■ **SUPPLIED MATERIAL**
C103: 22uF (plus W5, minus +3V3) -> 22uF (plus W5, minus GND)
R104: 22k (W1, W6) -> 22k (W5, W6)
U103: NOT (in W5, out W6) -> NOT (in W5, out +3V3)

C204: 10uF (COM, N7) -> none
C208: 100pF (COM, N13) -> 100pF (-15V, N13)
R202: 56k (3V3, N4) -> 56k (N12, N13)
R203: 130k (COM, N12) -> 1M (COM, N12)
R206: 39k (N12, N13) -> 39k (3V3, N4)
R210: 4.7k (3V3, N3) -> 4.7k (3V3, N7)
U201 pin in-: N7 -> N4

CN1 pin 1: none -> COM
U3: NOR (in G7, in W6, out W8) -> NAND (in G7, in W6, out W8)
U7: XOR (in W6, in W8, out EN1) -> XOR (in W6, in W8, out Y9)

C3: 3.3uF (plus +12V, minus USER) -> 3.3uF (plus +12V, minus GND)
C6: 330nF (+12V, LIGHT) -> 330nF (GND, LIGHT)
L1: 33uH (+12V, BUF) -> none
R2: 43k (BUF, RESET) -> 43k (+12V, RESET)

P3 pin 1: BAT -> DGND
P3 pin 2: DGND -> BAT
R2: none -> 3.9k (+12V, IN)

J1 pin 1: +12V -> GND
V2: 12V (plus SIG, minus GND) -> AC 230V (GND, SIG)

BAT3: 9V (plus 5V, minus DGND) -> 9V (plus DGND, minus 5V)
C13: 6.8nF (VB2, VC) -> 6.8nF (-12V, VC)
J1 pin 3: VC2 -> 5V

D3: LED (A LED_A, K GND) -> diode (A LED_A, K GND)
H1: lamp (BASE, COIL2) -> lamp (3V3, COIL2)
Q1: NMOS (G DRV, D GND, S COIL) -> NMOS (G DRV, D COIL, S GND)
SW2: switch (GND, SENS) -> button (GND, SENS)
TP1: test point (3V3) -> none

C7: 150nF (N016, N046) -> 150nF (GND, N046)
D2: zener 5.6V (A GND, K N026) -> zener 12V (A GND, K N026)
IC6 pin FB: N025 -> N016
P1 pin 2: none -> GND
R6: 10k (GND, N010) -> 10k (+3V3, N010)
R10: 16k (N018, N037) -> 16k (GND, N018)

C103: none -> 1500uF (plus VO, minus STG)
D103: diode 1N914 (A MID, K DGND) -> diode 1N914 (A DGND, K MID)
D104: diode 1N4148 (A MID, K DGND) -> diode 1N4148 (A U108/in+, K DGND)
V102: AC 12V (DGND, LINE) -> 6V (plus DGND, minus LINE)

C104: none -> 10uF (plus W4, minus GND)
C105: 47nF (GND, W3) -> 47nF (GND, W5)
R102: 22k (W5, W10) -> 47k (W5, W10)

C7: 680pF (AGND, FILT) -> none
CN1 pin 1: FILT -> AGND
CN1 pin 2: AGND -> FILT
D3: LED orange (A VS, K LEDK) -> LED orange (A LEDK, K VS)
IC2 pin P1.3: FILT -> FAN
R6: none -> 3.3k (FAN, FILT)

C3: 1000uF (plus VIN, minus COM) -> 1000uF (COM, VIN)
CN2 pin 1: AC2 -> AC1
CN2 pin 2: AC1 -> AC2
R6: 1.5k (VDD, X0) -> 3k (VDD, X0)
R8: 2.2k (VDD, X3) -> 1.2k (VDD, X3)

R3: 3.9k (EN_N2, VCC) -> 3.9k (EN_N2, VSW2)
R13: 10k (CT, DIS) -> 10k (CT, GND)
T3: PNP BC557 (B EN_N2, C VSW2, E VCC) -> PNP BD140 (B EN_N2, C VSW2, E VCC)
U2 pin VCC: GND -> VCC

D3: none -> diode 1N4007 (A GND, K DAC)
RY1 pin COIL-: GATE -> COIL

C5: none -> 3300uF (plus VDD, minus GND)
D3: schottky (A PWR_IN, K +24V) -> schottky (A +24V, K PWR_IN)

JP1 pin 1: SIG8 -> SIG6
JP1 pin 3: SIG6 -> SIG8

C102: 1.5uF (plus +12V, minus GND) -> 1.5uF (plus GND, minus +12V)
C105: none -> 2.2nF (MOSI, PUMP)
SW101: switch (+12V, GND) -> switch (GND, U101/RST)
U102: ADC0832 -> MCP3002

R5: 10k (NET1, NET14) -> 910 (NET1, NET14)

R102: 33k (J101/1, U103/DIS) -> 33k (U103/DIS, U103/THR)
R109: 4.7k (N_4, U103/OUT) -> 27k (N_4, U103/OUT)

■ **WORK INSTRUCTION**
Across the listing above, count every line containing the string "FILT" and give the result with no comment.

■ **ANSWER SECTION**
5